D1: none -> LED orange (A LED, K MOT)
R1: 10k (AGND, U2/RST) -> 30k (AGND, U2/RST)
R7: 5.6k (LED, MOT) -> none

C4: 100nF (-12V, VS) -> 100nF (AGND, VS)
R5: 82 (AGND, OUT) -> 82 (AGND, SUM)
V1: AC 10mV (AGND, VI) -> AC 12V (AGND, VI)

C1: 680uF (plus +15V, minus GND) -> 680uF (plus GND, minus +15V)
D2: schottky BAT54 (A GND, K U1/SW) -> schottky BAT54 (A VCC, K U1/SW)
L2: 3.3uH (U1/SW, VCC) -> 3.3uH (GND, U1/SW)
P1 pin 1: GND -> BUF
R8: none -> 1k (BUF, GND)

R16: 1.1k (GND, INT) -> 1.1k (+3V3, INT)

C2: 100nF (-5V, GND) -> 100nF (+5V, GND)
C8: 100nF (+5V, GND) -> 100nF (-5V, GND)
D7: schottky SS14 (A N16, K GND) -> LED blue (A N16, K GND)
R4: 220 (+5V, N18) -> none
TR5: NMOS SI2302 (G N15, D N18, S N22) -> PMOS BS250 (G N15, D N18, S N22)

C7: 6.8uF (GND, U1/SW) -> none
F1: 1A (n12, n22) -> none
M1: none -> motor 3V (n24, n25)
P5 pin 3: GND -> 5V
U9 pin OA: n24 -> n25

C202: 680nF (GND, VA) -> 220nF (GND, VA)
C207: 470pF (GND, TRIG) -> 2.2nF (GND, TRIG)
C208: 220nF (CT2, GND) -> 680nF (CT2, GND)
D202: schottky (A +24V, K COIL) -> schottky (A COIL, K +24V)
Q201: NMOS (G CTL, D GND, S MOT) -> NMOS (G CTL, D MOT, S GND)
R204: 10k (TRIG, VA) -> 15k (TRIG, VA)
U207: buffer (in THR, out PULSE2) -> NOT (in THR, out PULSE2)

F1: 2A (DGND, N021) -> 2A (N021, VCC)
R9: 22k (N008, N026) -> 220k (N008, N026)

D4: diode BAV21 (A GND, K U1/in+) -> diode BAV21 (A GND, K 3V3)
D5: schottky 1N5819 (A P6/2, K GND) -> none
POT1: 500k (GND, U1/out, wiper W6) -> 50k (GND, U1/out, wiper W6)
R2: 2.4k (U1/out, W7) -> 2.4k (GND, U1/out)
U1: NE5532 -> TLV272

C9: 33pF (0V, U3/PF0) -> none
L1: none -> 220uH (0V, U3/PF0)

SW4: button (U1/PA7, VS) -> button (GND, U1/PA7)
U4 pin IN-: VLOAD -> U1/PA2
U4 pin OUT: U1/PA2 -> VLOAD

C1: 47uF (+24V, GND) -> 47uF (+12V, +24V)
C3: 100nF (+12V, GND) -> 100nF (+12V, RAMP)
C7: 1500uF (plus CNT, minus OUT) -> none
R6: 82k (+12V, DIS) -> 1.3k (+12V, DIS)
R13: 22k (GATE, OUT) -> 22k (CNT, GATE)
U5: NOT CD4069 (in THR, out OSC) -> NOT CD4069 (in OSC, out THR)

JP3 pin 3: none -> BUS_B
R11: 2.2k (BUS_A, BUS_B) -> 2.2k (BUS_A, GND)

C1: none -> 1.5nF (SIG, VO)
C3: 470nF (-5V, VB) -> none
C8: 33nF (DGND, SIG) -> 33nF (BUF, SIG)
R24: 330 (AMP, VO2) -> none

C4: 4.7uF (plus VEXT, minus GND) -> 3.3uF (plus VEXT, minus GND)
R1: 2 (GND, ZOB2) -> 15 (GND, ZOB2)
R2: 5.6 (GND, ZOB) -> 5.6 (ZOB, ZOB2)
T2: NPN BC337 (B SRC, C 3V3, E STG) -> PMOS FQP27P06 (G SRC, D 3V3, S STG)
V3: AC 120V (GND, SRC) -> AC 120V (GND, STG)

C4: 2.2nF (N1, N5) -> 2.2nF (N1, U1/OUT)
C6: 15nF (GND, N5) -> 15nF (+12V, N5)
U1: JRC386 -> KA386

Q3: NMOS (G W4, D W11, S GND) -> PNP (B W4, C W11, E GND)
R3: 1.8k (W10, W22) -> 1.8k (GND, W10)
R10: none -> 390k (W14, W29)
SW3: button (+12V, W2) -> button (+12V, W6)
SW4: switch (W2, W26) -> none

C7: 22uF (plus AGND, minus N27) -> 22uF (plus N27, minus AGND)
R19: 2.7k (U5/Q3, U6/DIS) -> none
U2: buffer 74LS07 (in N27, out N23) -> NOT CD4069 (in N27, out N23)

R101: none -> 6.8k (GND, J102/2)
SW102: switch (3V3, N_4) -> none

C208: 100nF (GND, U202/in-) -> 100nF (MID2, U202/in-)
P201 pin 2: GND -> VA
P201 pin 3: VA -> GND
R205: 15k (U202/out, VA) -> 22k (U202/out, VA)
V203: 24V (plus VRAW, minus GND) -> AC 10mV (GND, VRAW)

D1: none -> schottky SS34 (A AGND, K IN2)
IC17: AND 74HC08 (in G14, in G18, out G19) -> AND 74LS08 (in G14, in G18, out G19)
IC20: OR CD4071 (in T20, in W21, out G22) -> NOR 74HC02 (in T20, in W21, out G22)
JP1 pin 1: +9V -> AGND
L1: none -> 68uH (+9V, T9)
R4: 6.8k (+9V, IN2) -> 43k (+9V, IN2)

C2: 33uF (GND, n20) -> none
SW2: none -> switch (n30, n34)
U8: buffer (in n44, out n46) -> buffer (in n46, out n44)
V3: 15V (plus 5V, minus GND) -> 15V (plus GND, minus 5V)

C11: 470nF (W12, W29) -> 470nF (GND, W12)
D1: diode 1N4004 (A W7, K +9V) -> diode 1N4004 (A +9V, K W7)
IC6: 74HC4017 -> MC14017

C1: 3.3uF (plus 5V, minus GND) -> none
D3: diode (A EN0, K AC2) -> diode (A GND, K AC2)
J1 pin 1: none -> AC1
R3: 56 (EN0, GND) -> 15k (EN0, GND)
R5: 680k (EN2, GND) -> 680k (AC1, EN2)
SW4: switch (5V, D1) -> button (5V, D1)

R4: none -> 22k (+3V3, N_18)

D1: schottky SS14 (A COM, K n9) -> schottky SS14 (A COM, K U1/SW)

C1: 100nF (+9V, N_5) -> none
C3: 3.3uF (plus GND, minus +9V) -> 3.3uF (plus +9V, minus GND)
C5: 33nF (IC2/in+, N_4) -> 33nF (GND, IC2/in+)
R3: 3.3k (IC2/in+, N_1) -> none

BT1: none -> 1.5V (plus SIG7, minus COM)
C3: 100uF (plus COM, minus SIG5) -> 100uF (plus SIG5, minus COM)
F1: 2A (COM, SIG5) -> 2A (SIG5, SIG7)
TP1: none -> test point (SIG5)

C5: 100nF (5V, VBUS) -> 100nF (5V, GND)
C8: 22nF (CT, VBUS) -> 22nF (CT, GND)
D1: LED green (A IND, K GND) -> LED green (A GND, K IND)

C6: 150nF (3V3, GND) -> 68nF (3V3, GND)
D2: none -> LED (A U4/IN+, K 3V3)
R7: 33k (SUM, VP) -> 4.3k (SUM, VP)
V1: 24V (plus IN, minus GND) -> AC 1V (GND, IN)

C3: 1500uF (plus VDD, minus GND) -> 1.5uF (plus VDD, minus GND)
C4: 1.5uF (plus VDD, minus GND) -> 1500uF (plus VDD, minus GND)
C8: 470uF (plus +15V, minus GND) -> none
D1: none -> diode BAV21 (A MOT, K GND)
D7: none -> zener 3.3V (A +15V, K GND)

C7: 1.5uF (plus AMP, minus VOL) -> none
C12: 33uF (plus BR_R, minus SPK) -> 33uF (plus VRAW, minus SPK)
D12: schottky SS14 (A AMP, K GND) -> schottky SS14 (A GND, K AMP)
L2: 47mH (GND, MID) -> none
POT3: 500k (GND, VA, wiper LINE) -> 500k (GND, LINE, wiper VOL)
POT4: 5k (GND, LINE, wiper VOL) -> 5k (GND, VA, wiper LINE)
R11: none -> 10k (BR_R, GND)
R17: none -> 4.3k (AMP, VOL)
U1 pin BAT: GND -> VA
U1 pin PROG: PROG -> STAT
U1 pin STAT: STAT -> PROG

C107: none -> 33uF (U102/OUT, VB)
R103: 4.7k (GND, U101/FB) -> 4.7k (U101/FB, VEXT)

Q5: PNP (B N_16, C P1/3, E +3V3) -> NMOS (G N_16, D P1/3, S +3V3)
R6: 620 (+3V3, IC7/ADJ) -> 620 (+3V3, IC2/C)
■ ■ ■ ■ ■
▸ **Aim of the task**:
Only the lines from the one with "U1 pin STAT: STAT -> PROG" through the final line above should be repeated, each exactly as written.

▸ **Written answer**:
U1 pin STAT: STAT -> PROG

C107: none -> 33uF (U102/OUT, VB)
R103: 4.7k (GND, U101/FB) -> 4.7k (U101/FB, VEXT)

Q5: PNP (B N_16, C P1/3, E +3V3) -> NMOS (G N_16, D P1/3, S +3V3)
R6: 620 (+3V3, IC7/ADJ) -> 620 (+3V3, IC2/C)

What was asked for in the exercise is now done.